:: Task objective ::
A faithful copy of every record is needed here. Images must not appear in it.

Information given: Begin

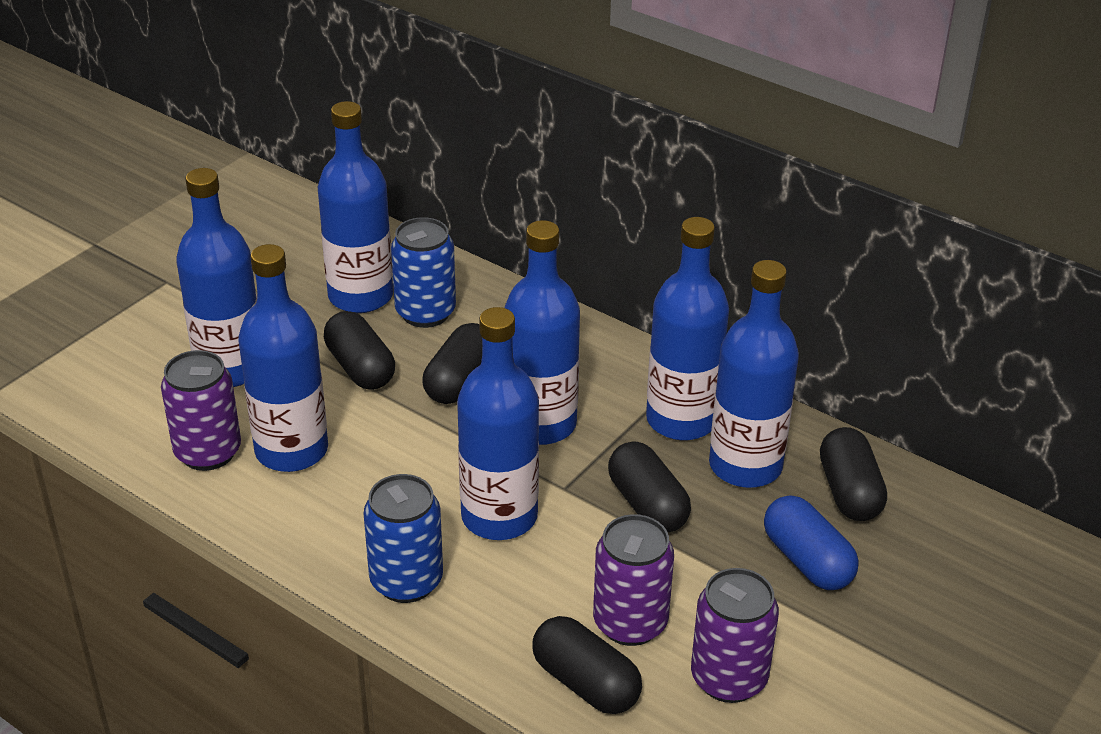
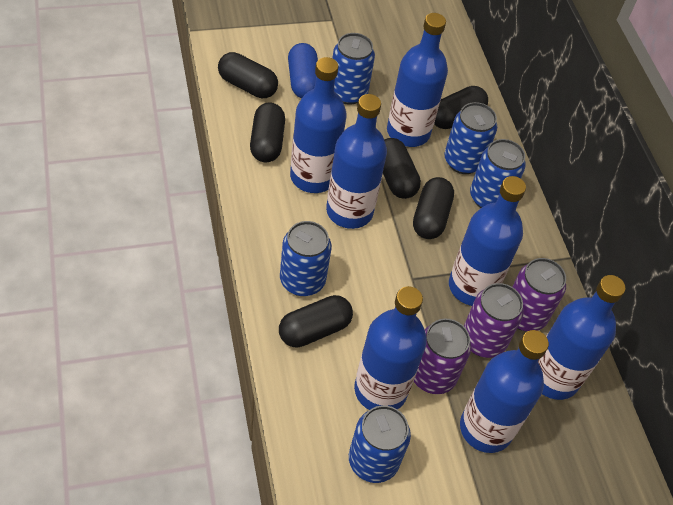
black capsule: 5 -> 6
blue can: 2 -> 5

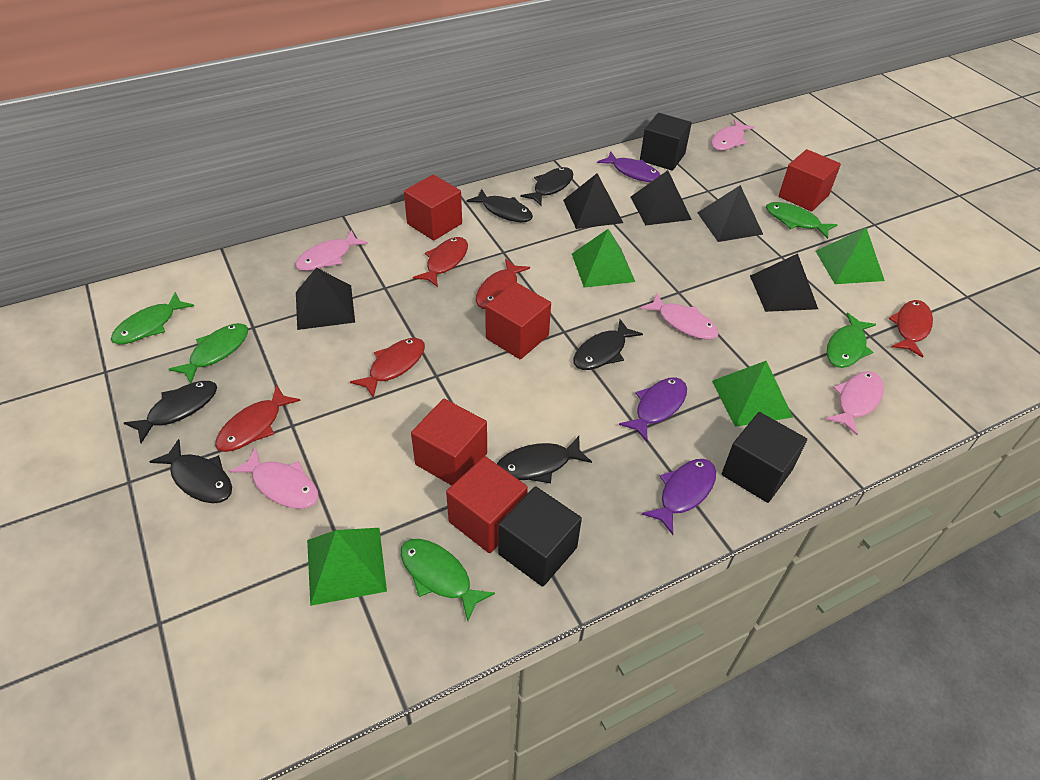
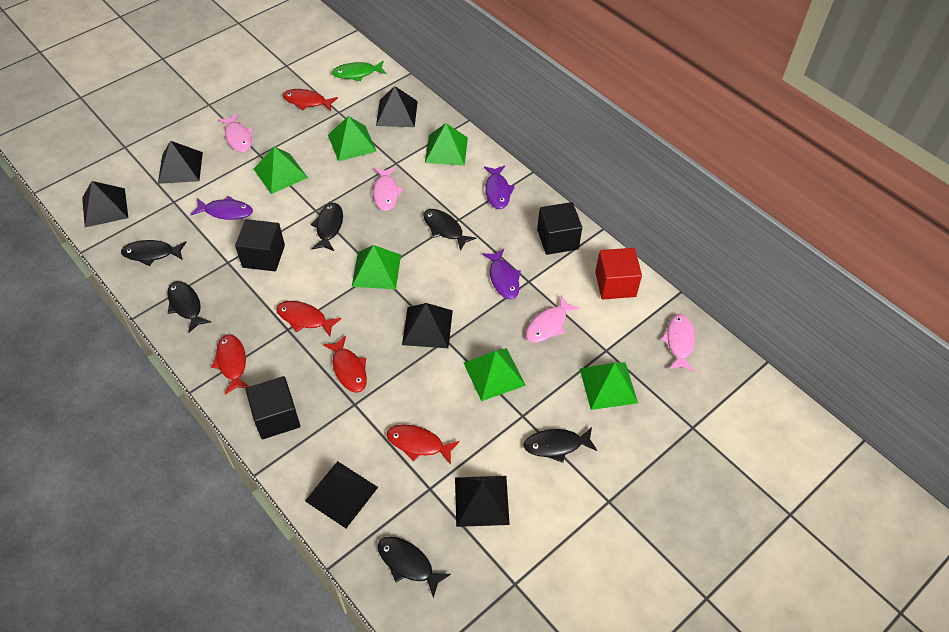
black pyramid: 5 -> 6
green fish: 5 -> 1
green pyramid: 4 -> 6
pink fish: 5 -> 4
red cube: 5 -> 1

Information given: End

:: Output ::
black capsule: 5 -> 6
blue can: 2 -> 5

black pyramid: 5 -> 6
green fish: 5 -> 1
green pyramid: 4 -> 6
pink fish: 5 -> 4
red cube: 5 -> 1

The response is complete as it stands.